*** Data for analysis ***

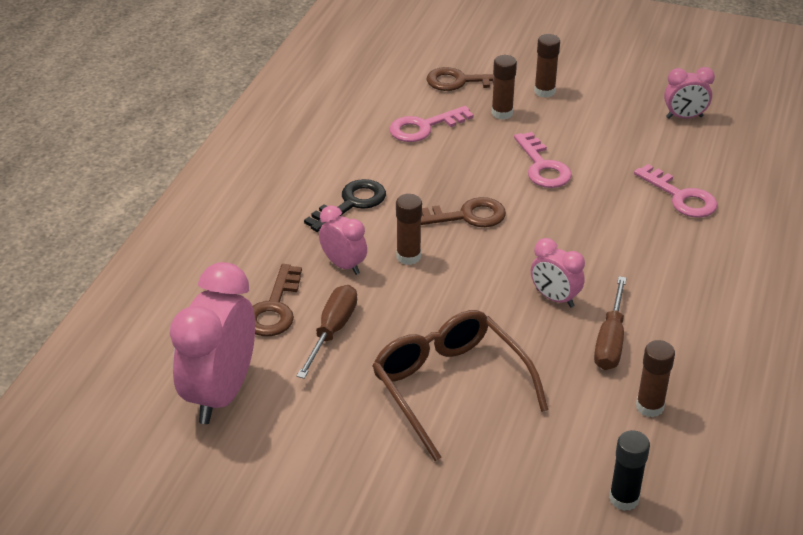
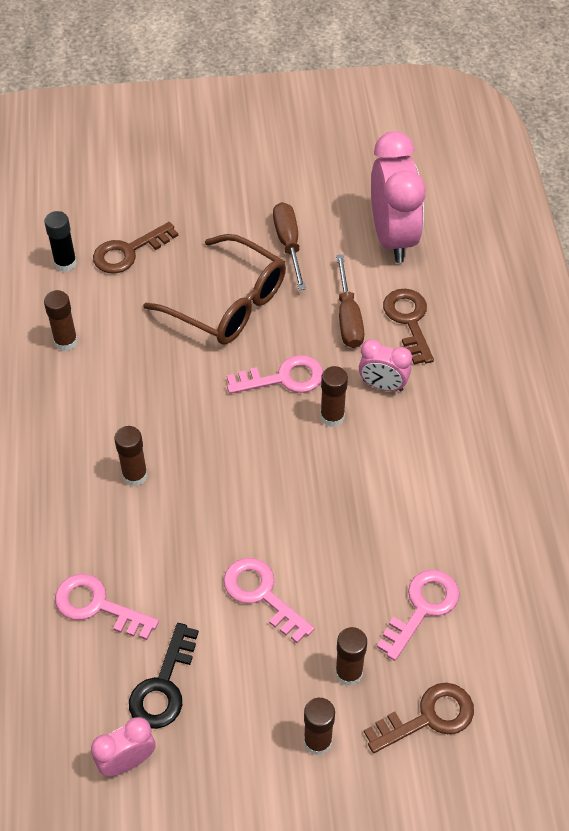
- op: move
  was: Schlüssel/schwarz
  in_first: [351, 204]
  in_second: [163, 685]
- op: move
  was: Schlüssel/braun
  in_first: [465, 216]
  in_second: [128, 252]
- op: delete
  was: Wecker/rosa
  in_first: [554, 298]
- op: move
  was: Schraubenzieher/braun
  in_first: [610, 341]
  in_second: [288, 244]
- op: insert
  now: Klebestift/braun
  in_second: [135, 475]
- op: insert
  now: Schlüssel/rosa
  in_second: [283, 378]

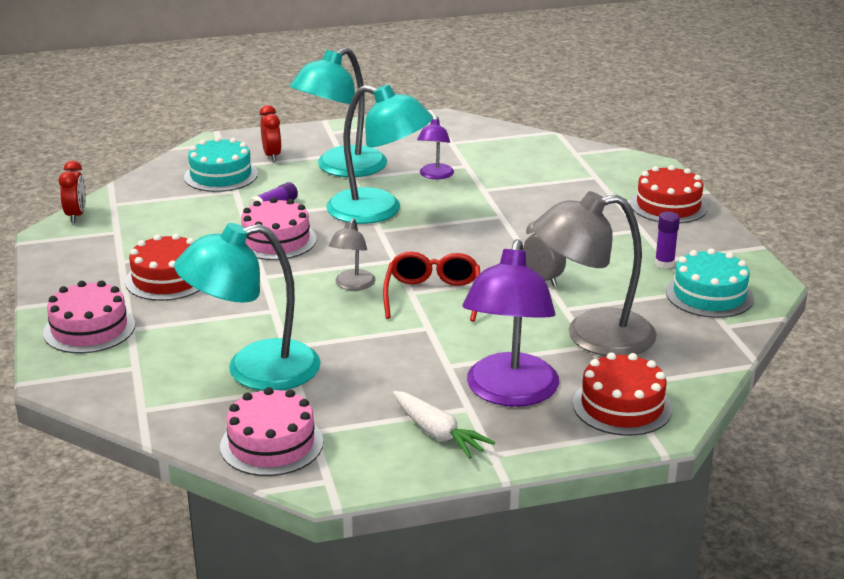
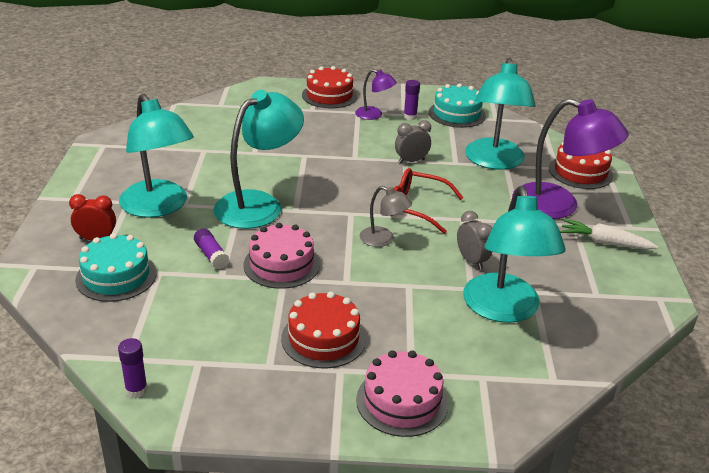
- op: replace
  was: Wecker/rot
  now: Klebestift/lila
  in_first: [76, 215]
  in_second: [136, 390]
- op: delete
  was: Kuchen/rosa
  in_first: [271, 444]
- op: rotate
  was: Karotte/weiß
  in_first: [437, 433]
  in_second: [604, 243]
  clockwise: -135
- op: move
  was: Lampe/lila
  in_first: [435, 175]
  in_second: [374, 115]
- op: recolor
  was: Lampe/grau
  now: Lampe/türkis
  in_first: [592, 336]
  in_second: [494, 162]
- op: insert
  now: Wecker/grau
  in_second: [471, 261]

***

▸ Exercise directions
Copy exactly the lines running from the beginning of the listing through the line that has "was: Karotte/weiß". Drop the pictures.

▸ Answer for the task
- op: move
  was: Schlüssel/schwarz
  in_first: [351, 204]
  in_second: [163, 685]
- op: move
  was: Schlüssel/braun
  in_first: [465, 216]
  in_second: [128, 252]
- op: delete
  was: Wecker/rosa
  in_first: [554, 298]
- op: move
  was: Schraubenzieher/braun
  in_first: [610, 341]
  in_second: [288, 244]
- op: insert
  now: Klebestift/braun
  in_second: [135, 475]
- op: insert
  now: Schlüssel/rosa
  in_second: [283, 378]

- op: replace
  was: Wecker/rot
  now: Klebestift/lila
  in_first: [76, 215]
  in_second: [136, 390]
- op: delete
  was: Kuchen/rosa
  in_first: [271, 444]
- op: rotate
  was: Karotte/weiß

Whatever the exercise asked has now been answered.